* [SOURCE DATA]:
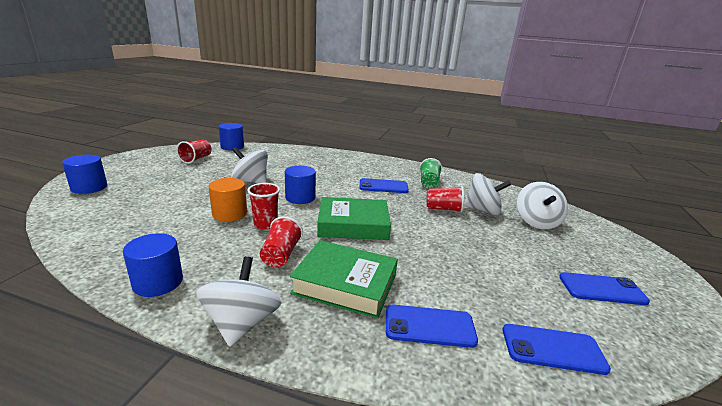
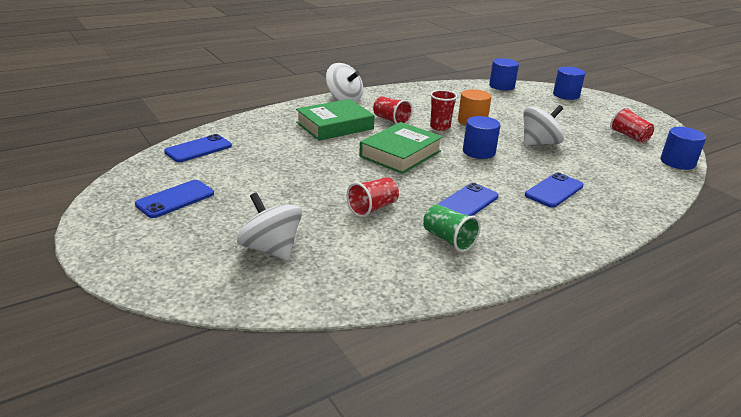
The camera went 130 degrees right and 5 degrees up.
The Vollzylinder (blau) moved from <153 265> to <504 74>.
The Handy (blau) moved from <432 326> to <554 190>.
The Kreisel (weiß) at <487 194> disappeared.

* [ABOUT THIS EXERCISE]: Where the material above includes pictures, omit them and retype everything else exactly.

* [SOLVED PROBLEM]:
The camera went 130 degrees right and 5 degrees up.
The Vollzylinder (blau) moved from <153 265> to <504 74>.
The Handy (blau) moved from <432 326> to <554 190>.
The Kreisel (weiß) at <487 194> disappeared.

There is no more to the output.